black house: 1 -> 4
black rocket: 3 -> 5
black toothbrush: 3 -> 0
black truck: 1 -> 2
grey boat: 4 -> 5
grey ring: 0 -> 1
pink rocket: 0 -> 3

++++++++

### Work to be completed
Write down the full listing again, exactly.

### Your solution
black house: 1 -> 4
black rocket: 3 -> 5
black toothbrush: 3 -> 0
black truck: 1 -> 2
grey boat: 4 -> 5
grey ring: 0 -> 1
pink rocket: 0 -> 3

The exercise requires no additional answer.